About this task - When you reach the line with "S1: switch (GND, N10) -> switch (GND, N2)" in the data below, begin printing lines exactly, and stop once the line with "J1 pin 2: ISO_E -> ISO_C" has been printed.

Detected change data:
<<<<

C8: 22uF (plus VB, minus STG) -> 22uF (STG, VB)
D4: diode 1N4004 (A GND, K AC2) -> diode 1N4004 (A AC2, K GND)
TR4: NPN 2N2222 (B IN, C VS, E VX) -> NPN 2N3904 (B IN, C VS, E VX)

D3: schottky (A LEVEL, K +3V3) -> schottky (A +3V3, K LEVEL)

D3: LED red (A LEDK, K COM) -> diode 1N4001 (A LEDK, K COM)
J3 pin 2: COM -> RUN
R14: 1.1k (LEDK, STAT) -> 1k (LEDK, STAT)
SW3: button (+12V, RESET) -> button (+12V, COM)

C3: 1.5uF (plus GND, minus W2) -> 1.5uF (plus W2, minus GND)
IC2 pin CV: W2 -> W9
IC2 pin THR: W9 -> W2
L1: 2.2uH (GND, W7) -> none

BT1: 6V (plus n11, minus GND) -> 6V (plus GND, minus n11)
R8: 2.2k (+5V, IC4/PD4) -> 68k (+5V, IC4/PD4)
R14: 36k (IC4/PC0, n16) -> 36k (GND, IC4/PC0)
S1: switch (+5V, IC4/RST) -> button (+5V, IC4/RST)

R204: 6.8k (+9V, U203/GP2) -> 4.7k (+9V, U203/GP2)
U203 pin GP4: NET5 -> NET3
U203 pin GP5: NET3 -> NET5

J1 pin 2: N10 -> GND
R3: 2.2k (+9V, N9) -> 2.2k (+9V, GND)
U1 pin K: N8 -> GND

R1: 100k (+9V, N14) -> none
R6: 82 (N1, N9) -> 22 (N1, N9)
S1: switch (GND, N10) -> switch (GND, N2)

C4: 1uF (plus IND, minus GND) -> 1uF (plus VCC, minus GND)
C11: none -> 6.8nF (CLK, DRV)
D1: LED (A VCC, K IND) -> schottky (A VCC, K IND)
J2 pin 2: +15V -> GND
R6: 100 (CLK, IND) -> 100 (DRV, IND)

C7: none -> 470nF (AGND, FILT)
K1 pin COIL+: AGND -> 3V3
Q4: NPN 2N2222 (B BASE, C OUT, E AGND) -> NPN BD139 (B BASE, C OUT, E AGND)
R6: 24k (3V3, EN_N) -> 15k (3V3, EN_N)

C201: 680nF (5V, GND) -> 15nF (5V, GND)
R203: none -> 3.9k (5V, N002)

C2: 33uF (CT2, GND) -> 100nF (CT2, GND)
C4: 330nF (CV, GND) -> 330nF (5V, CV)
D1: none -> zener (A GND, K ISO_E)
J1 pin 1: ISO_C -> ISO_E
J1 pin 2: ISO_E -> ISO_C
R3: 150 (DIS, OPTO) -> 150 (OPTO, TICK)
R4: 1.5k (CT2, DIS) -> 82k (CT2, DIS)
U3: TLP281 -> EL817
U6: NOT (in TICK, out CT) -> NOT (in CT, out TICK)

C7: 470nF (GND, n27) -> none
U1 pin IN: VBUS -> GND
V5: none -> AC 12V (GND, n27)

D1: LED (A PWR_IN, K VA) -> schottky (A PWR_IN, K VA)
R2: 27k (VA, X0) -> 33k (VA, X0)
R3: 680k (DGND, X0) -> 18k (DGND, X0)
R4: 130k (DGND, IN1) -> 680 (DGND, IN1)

>>>>

Exercise solution -
S1: switch (GND, N10) -> switch (GND, N2)

C4: 1uF (plus IND, minus GND) -> 1uF (plus VCC, minus GND)
C11: none -> 6.8nF (CLK, DRV)
D1: LED (A VCC, K IND) -> schottky (A VCC, K IND)
J2 pin 2: +15V -> GND
R6: 100 (CLK, IND) -> 100 (DRV, IND)

C7: none -> 470nF (AGND, FILT)
K1 pin COIL+: AGND -> 3V3
Q4: NPN 2N2222 (B BASE, C OUT, E AGND) -> NPN BD139 (B BASE, C OUT, E AGND)
R6: 24k (3V3, EN_N) -> 15k (3V3, EN_N)

C201: 680nF (5V, GND) -> 15nF (5V, GND)
R203: none -> 3.9k (5V, N002)

C2: 33uF (CT2, GND) -> 100nF (CT2, GND)
C4: 330nF (CV, GND) -> 330nF (5V, CV)
D1: none -> zener (A GND, K ISO_E)
J1 pin 1: ISO_C -> ISO_E
J1 pin 2: ISO_E -> ISO_C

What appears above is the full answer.